### Goal of the exercise
Transcribe the whole listing exactly; the images stay out.
─── Raw data ───
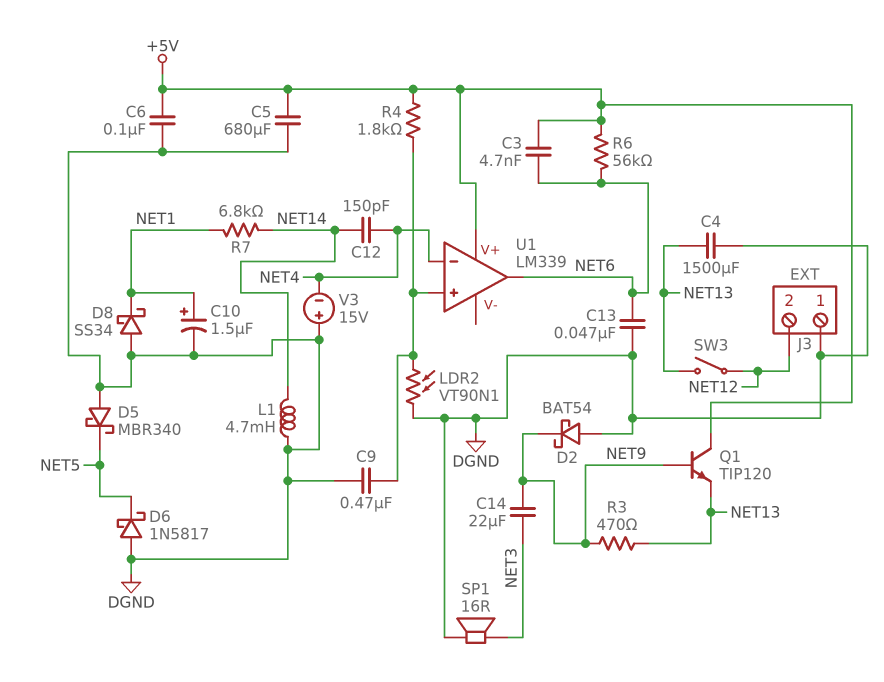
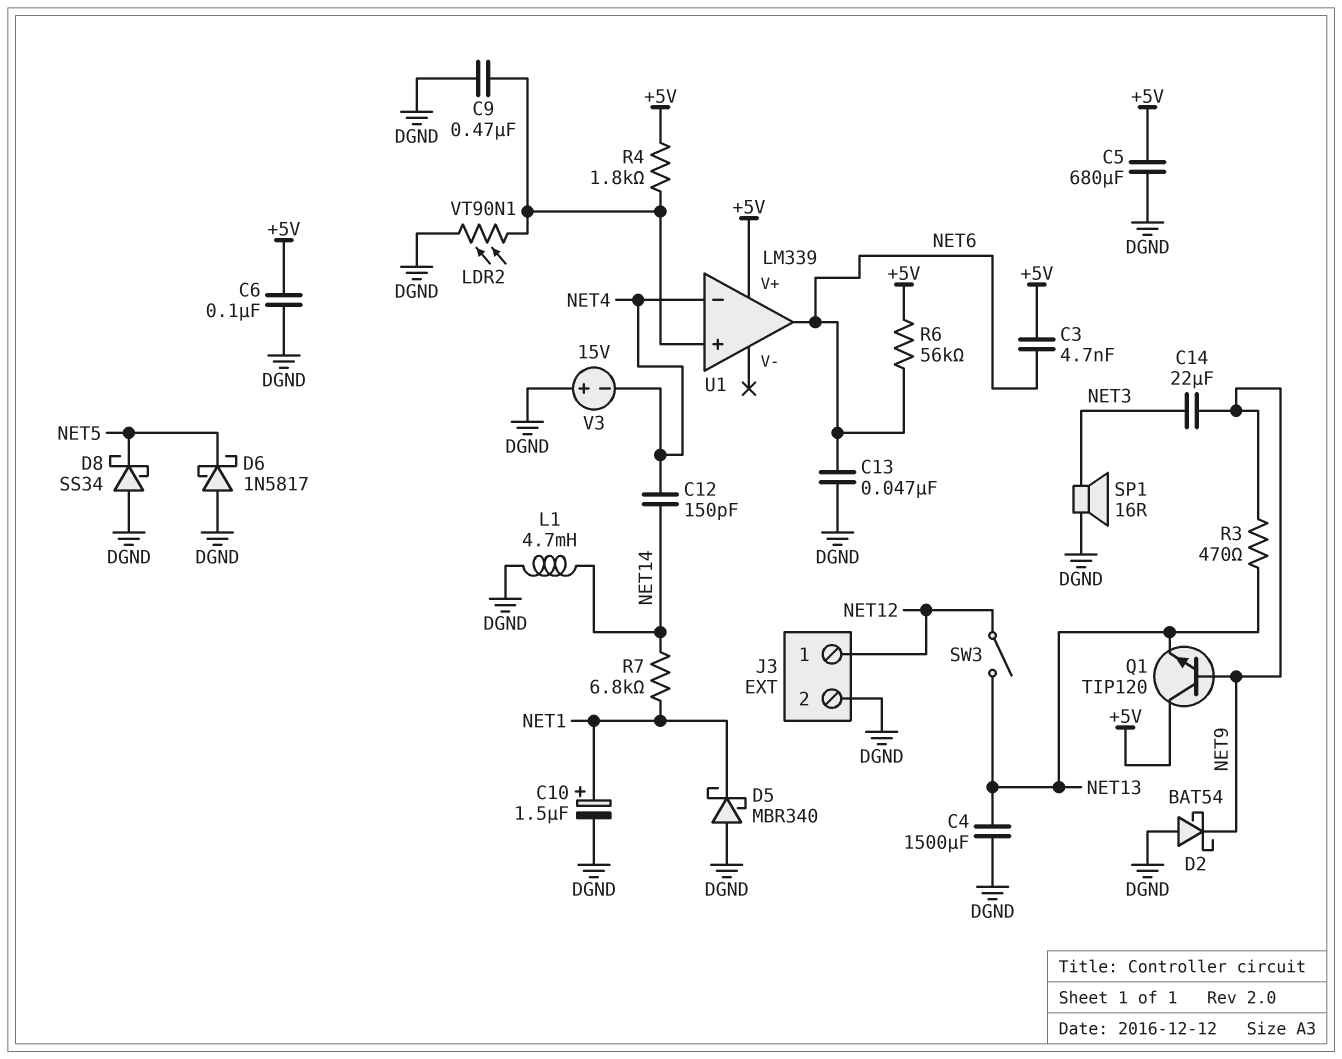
D5: schottky MBR340 (A DGND, K NET5) -> schottky MBR340 (A DGND, K NET1)
D8: schottky SS34 (A DGND, K NET1) -> schottky SS34 (A DGND, K NET5)
J3 pin 1: DGND -> NET12
J3 pin 2: NET12 -> DGND

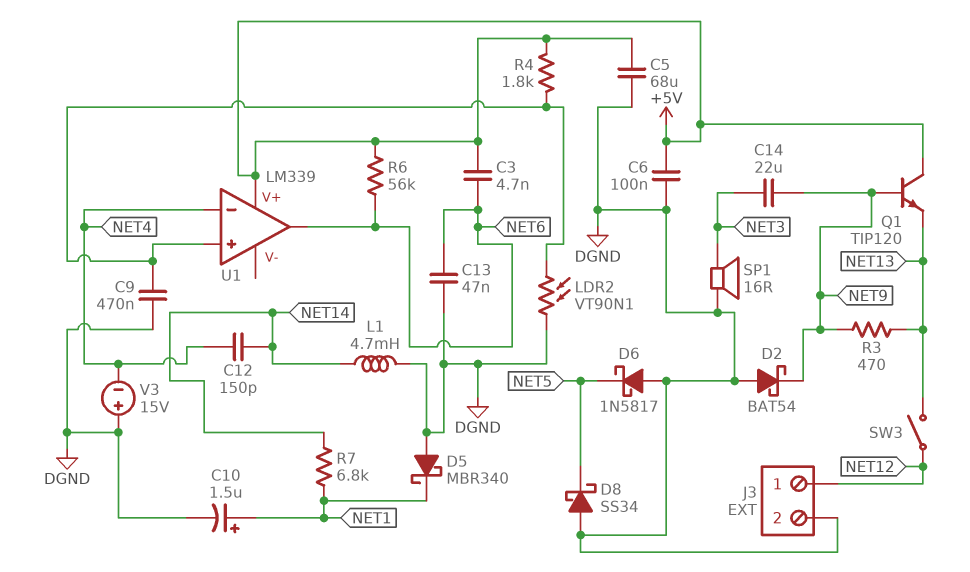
C4: 1500uF (DGND, NET13) -> none
C5: 680uF (+5V, DGND) -> 68uF (+5V, DGND)

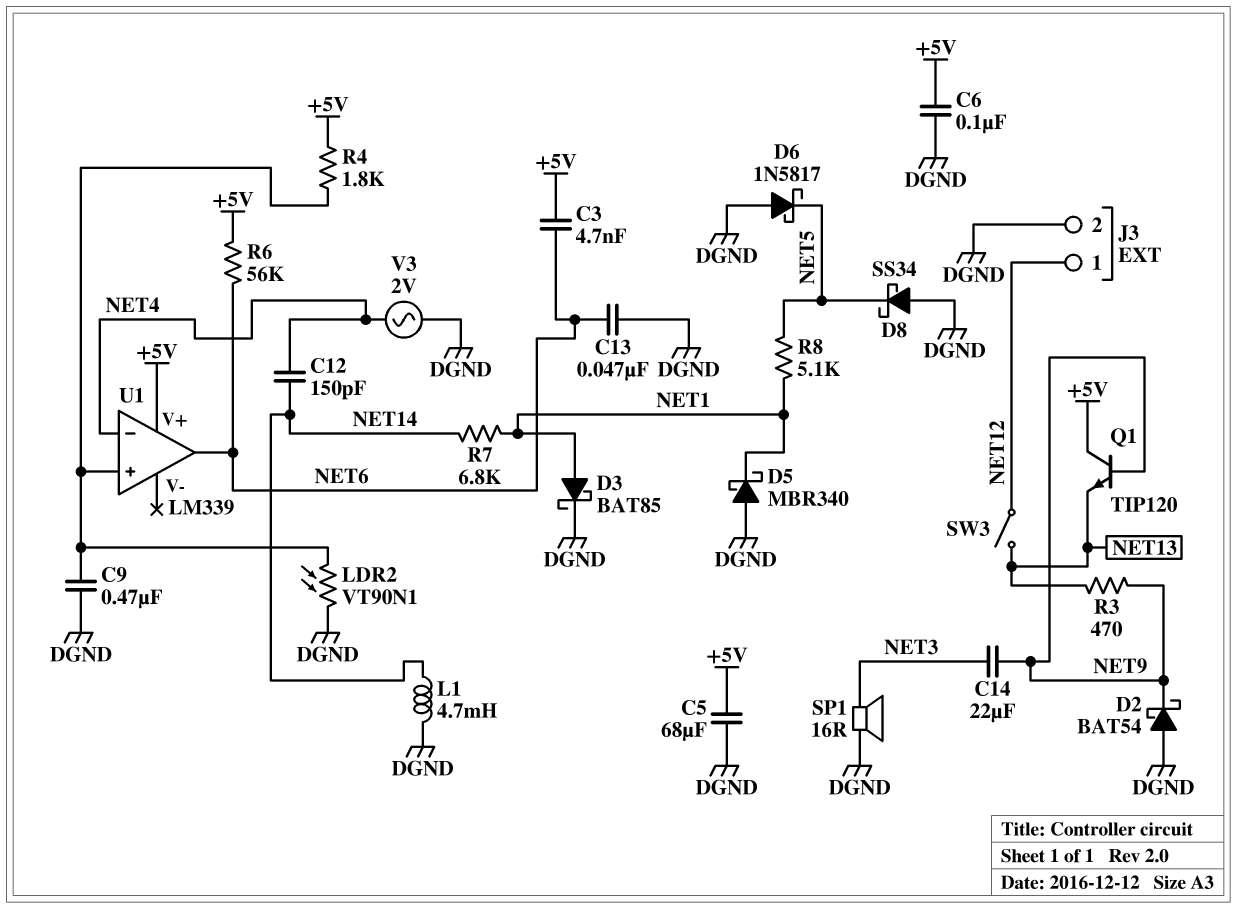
C10: 1.5uF (plus NET1, minus DGND) -> none
D3: none -> schottky BAT85 (A NET1, K DGND)
R8: none -> 5.1k (NET1, NET5)
V3: 15V (plus DGND, minus NET4) -> AC 2V (DGND, NET4)

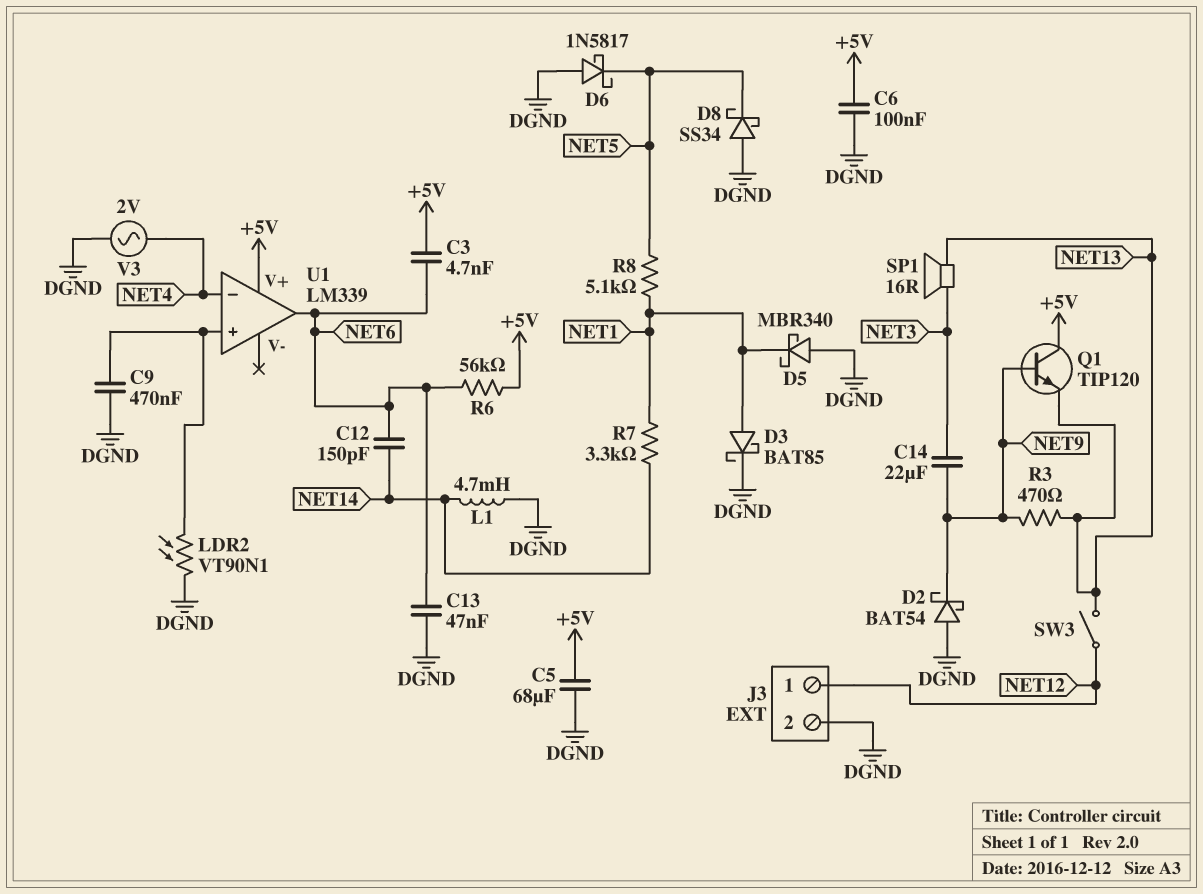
C12: 150pF (NET4, NET14) -> 150pF (NET6, NET14)
R4: 1.8k (+5V, U1/in+) -> none
R7: 6.8k (NET1, NET14) -> 3.3k (NET1, NET14)
SP1: speaker 16R (DGND, NET3) -> speaker 16R (NET3, NET13)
───
### Reply
D5: schottky MBR340 (A DGND, K NET5) -> schottky MBR340 (A DGND, K NET1)
D8: schottky SS34 (A DGND, K NET1) -> schottky SS34 (A DGND, K NET5)
J3 pin 1: DGND -> NET12
J3 pin 2: NET12 -> DGND

C4: 1500uF (DGND, NET13) -> none
C5: 680uF (+5V, DGND) -> 68uF (+5V, DGND)

C10: 1.5uF (plus NET1, minus DGND) -> none
D3: none -> schottky BAT85 (A NET1, K DGND)
R8: none -> 5.1k (NET1, NET5)
V3: 15V (plus DGND, minus NET4) -> AC 2V (DGND, NET4)

C12: 150pF (NET4, NET14) -> 150pF (NET6, NET14)
R4: 1.8k (+5V, U1/in+) -> none
R7: 6.8k (NET1, NET14) -> 3.3k (NET1, NET14)
SP1: speaker 16R (DGND, NET3) -> speaker 16R (NET3, NET13)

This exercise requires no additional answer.